Word for word, copy the entire listing below, but do not carry over any pictures.
══════════════════════════════
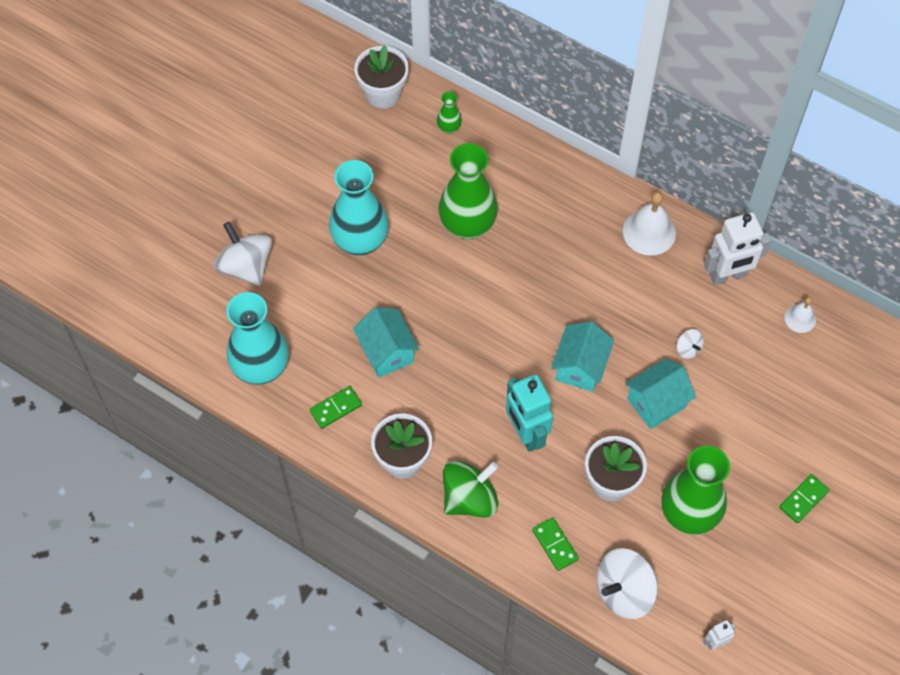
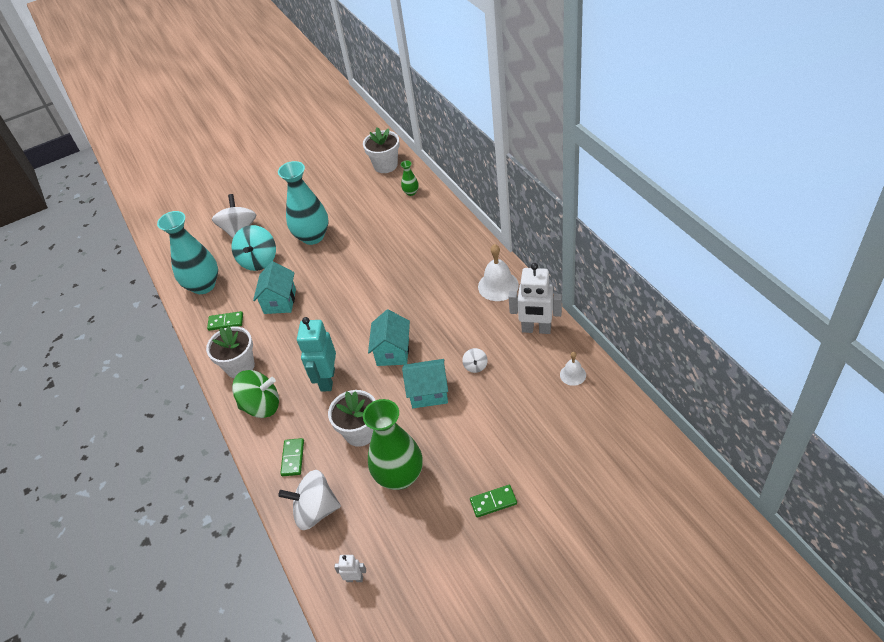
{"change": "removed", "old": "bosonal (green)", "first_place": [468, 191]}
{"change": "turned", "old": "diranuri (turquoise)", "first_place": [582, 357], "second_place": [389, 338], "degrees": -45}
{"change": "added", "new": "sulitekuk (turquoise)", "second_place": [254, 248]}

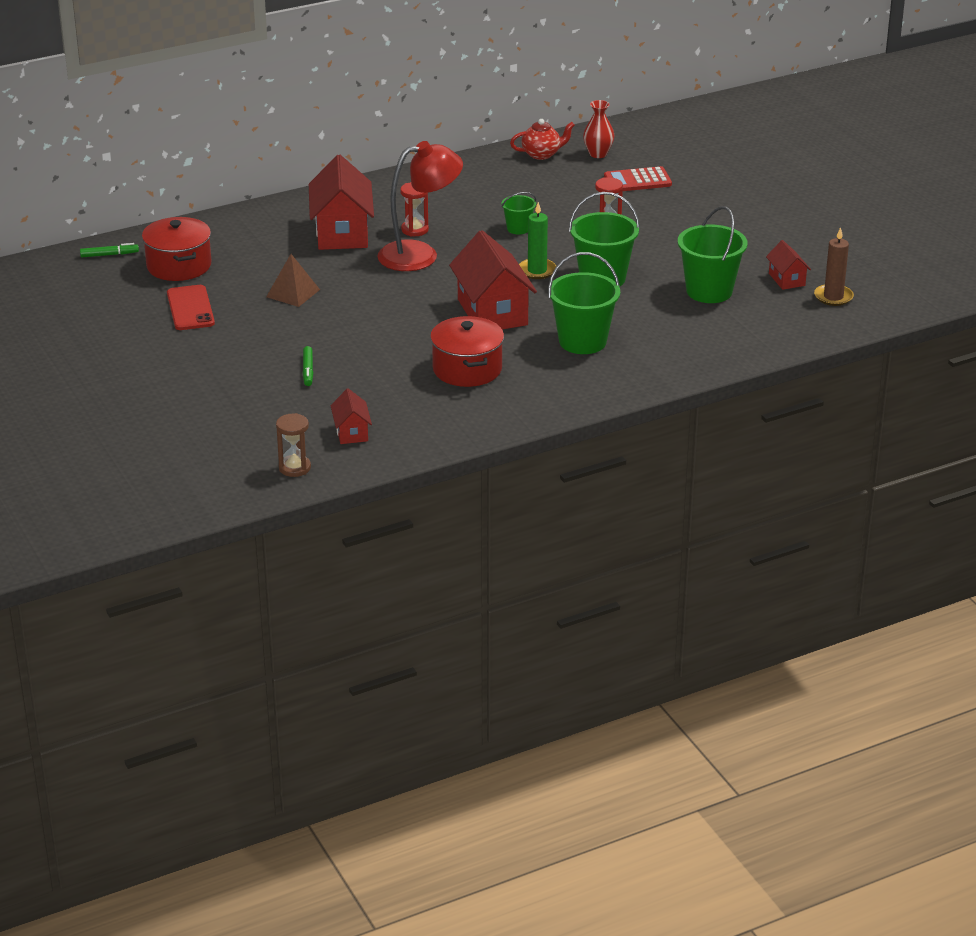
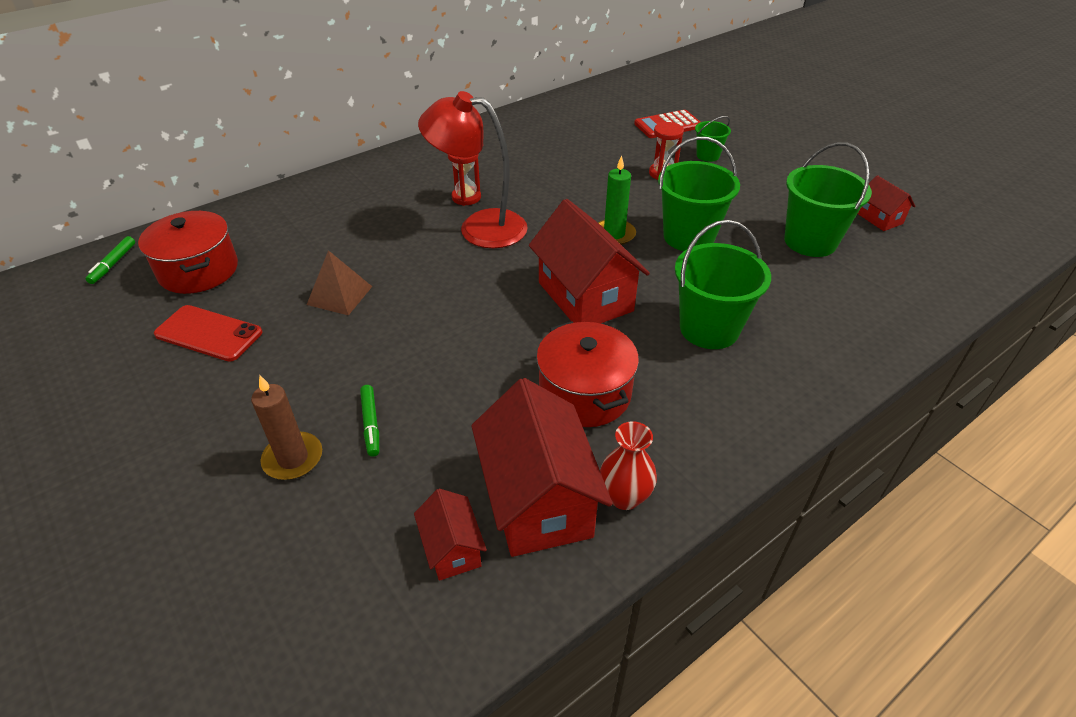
{"change": "turned", "old": "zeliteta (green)", "first_place": [109, 250], "second_place": [110, 260], "degrees": 120}
{"change": "turned", "old": "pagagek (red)", "first_place": [191, 307], "second_place": [208, 333], "degrees": -45}
{"change": "removed", "old": "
══════════════════════════════
• [Response to this task]:
{"change": "removed", "old": "bosonal (green)", "first_place": [468, 191]}
{"change": "turned", "old": "diranuri (turquoise)", "first_place": [582, 357], "second_place": [389, 338], "degrees": -45}
{"change": "added", "new": "sulitekuk (turquoise)", "second_place": [254, 248]}

{"change": "turned", "old": "zeliteta (green)", "first_place": [109, 250], "second_place": [110, 260], "degrees": 120}
{"change": "turned", "old": "pagagek (red)", "first_place": [191, 307], "second_place": [208, 333], "degrees": -45}
{"change": "removed", "old": "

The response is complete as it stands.